__Задание__. Перепишите дословно все строки из данных ниже. Изображения в ответ не включайте.
══ Исходные данные ══
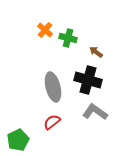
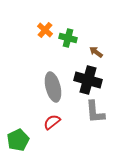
gray L-shape: rotated 130 degrees counterclockwise
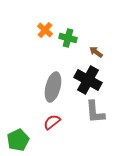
black cross: rotated 12 degrees clockwise
gray ellipse: rotated 28 degrees clockwise
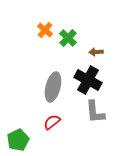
green cross: rotated 30 degrees clockwise
brown arrow: rotated 40 degrees counterclockwise
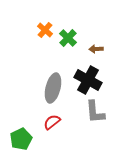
brown arrow: moved 3 px up
gray ellipse: moved 1 px down
green pentagon: moved 3 px right, 1 px up
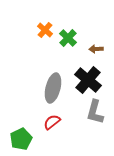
black cross: rotated 12 degrees clockwise
gray L-shape: rotated 20 degrees clockwise
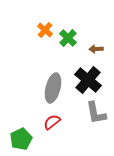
gray L-shape: moved 1 px right, 1 px down; rotated 25 degrees counterclockwise
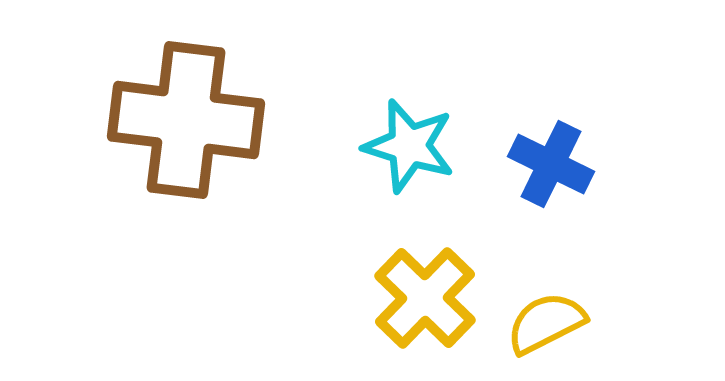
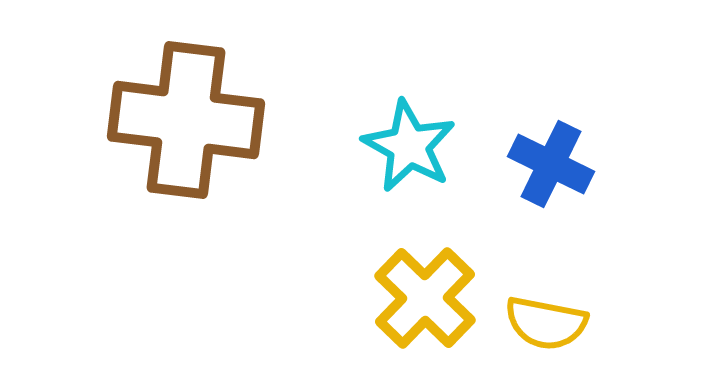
cyan star: rotated 12 degrees clockwise
yellow semicircle: rotated 142 degrees counterclockwise
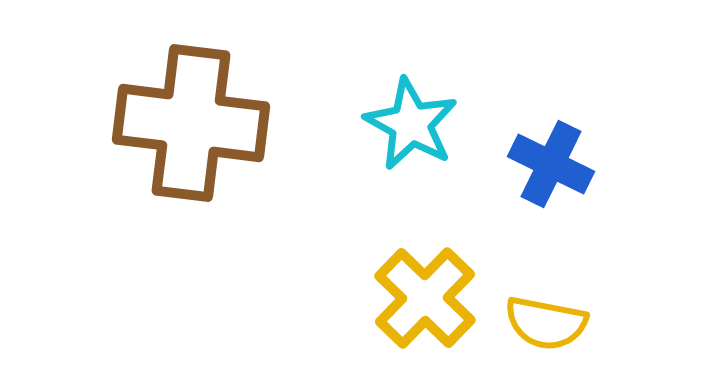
brown cross: moved 5 px right, 3 px down
cyan star: moved 2 px right, 22 px up
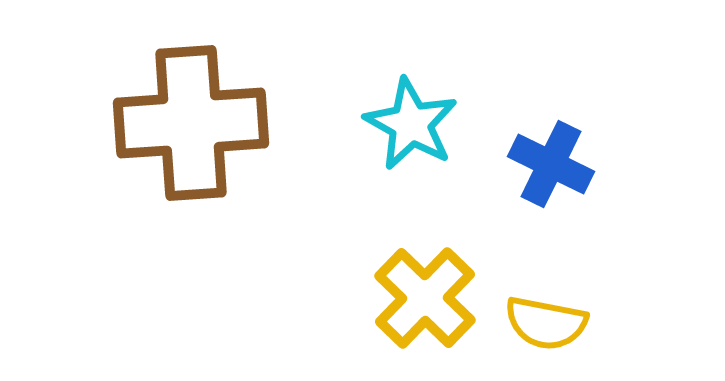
brown cross: rotated 11 degrees counterclockwise
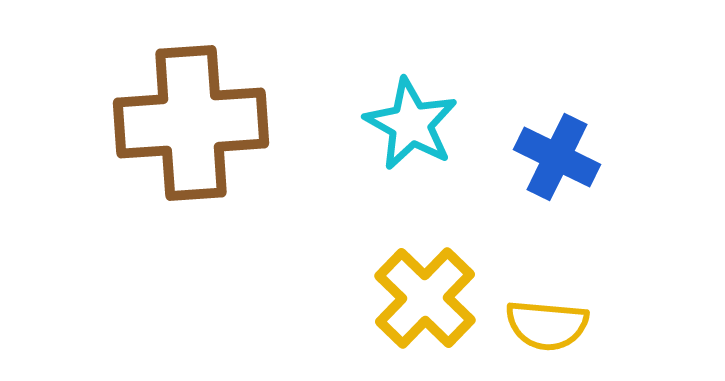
blue cross: moved 6 px right, 7 px up
yellow semicircle: moved 1 px right, 2 px down; rotated 6 degrees counterclockwise
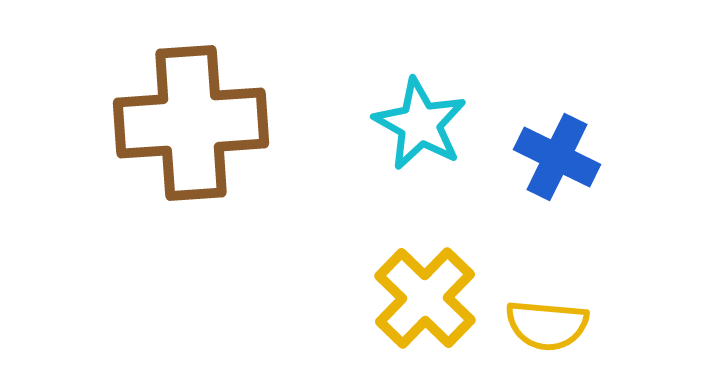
cyan star: moved 9 px right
═══
__Ответ ниже__.
gray L-shape: rotated 130 degrees counterclockwise
black cross: rotated 12 degrees clockwise
gray ellipse: rotated 28 degrees clockwise
green cross: rotated 30 degrees clockwise
brown arrow: rotated 40 degrees counterclockwise
brown arrow: moved 3 px up
gray ellipse: moved 1 px down
green pentagon: moved 3 px right, 1 px up
black cross: rotated 12 degrees clockwise
gray L-shape: rotated 20 degrees clockwise
gray L-shape: moved 1 px right, 1 px down; rotated 25 degrees counterclockwise
cyan star: rotated 12 degrees clockwise
yellow semicircle: rotated 142 degrees counterclockwise
brown cross: moved 5 px right, 3 px down
cyan star: moved 2 px right, 22 px up
brown cross: rotated 11 degrees counterclockwise
blue cross: moved 6 px right, 7 px up
yellow semicircle: moved 1 px right, 2 px down; rotated 6 degrees counterclockwise
cyan star: moved 9 px right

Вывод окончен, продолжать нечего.